[Start of section]
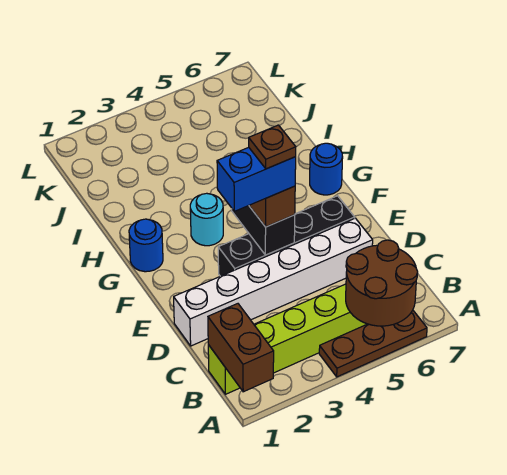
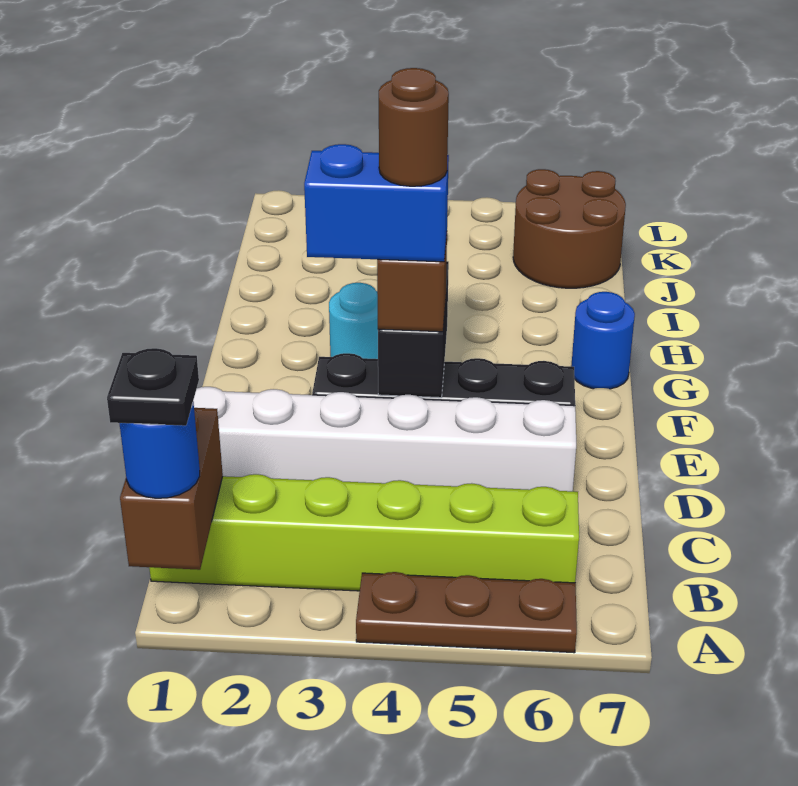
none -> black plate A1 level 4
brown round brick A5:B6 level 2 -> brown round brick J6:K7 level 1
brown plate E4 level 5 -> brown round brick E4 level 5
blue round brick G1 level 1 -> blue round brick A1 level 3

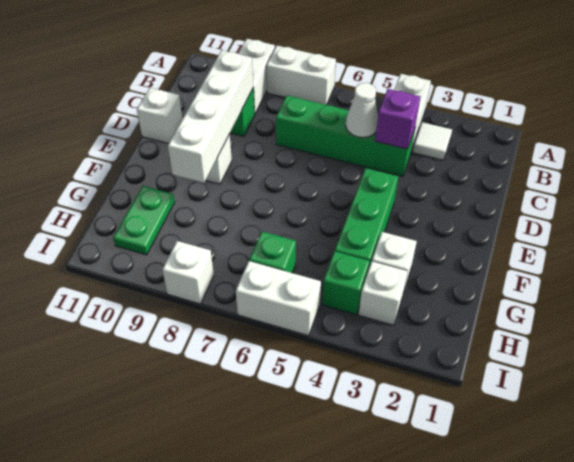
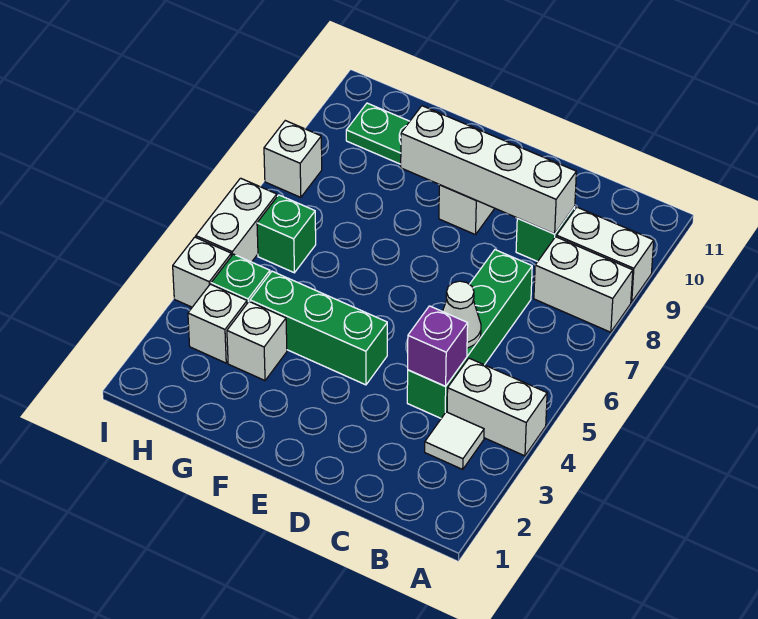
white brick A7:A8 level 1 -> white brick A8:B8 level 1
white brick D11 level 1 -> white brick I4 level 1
[End of section]
TASK TO COMPLETE:
Omit the pictures, then copy out all the data exactly as it stands.

RESPONSE FOR THIS EXERCISE:
none -> black plate A1 level 4
brown round brick A5:B6 level 2 -> brown round brick J6:K7 level 1
brown plate E4 level 5 -> brown round brick E4 level 5
blue round brick G1 level 1 -> blue round brick A1 level 3

white brick A7:A8 level 1 -> white brick A8:B8 level 1
white brick D11 level 1 -> white brick I4 level 1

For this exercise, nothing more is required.